= Beginning of Section =

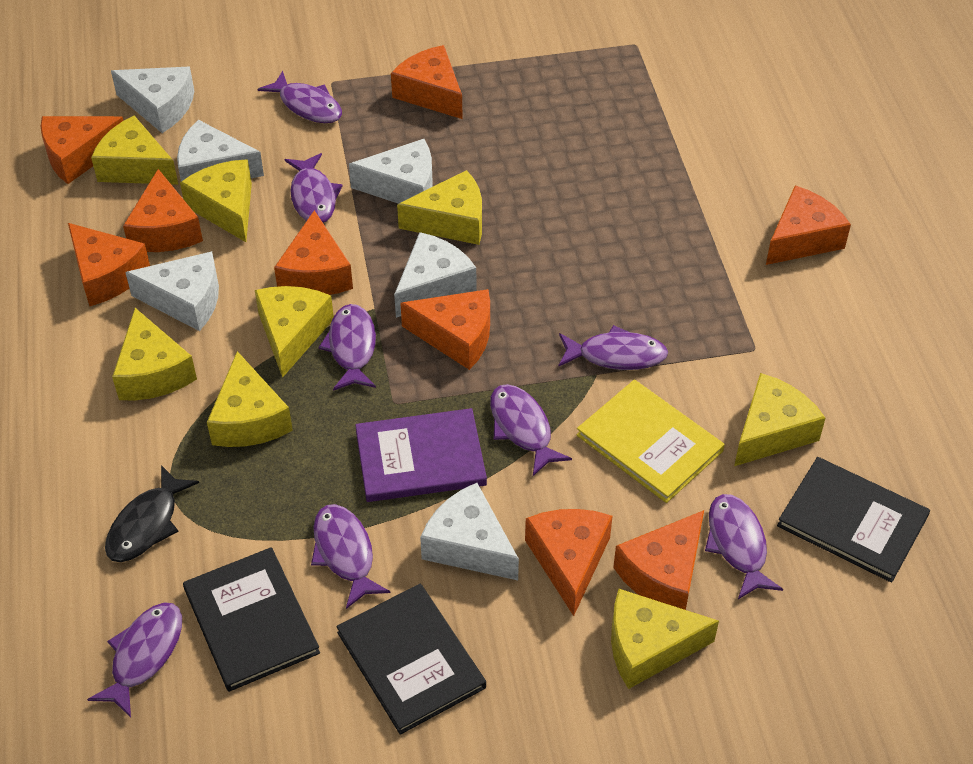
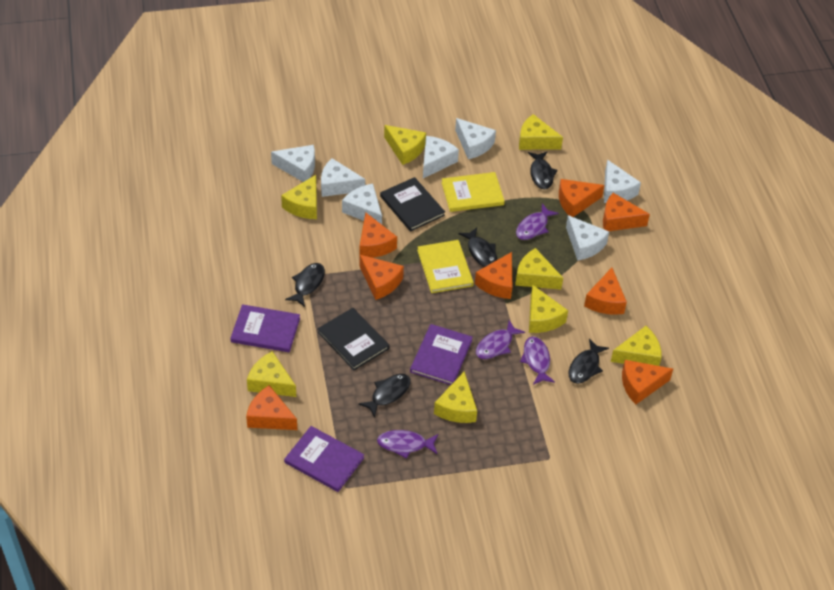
black book: 3 -> 2
black fish: 1 -> 5
orange cheese: 9 -> 8
purple book: 1 -> 3
purple fish: 8 -> 4
white cheese: 6 -> 7
yellow book: 1 -> 2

= End of Section =

# WORK TASK
Would you count the lines in the data that include the word "book" and reply with only the number?

# RESPONSE BELOW
3